*Required action*
Find the word "coordinates" in the records and copy every line where it occurs.

Collection entries

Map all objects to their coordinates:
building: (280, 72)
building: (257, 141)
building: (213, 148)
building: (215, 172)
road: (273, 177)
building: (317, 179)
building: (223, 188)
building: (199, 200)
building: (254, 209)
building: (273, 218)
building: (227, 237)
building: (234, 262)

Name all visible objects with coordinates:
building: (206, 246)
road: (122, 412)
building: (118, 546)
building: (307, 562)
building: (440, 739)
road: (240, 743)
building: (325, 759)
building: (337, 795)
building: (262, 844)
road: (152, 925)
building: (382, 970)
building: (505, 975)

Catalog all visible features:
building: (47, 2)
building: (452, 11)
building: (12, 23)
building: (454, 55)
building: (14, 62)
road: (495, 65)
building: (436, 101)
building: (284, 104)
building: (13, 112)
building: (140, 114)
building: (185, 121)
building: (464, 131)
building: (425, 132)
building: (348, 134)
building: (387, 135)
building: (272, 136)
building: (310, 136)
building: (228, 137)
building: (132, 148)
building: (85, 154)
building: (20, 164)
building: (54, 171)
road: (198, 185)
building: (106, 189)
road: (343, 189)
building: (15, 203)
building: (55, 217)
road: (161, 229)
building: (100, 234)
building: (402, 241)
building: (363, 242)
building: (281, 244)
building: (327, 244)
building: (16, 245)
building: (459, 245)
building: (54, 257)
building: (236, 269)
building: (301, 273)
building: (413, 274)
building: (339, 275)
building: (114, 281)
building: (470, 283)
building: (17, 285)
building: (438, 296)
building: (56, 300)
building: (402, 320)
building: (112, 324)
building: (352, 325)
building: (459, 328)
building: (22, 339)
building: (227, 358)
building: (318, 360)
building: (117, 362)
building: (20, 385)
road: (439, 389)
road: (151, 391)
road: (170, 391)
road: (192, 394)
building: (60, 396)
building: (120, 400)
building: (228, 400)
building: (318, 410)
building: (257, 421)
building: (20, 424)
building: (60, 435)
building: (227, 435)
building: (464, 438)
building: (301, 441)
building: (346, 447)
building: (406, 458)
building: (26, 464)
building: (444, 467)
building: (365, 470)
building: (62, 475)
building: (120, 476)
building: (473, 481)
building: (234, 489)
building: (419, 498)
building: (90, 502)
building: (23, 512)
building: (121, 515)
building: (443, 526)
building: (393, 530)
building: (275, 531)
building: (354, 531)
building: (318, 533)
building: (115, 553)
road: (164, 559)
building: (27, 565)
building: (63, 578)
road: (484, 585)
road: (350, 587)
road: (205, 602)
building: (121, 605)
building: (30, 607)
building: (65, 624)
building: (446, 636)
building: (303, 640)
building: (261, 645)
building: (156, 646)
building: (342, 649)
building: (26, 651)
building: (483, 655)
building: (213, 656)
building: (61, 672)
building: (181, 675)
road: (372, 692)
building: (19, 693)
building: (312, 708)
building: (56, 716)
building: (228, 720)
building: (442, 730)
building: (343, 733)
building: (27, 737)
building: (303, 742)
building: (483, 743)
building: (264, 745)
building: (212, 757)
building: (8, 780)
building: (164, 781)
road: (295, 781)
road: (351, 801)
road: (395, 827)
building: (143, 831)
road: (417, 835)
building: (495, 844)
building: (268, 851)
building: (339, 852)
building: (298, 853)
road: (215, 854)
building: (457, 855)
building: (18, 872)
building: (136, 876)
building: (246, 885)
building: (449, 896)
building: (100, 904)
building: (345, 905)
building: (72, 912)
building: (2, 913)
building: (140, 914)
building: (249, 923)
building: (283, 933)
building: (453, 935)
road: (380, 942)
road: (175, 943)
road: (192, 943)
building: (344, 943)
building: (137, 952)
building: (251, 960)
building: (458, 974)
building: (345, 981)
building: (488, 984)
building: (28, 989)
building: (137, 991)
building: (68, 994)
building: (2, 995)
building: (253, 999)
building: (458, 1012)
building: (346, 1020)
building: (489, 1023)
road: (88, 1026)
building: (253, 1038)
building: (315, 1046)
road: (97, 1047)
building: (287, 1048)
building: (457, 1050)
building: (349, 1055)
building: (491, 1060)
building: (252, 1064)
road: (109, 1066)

*Finished exercise*
Map all objects to their coordinates:
Name all visible objects with coordinates:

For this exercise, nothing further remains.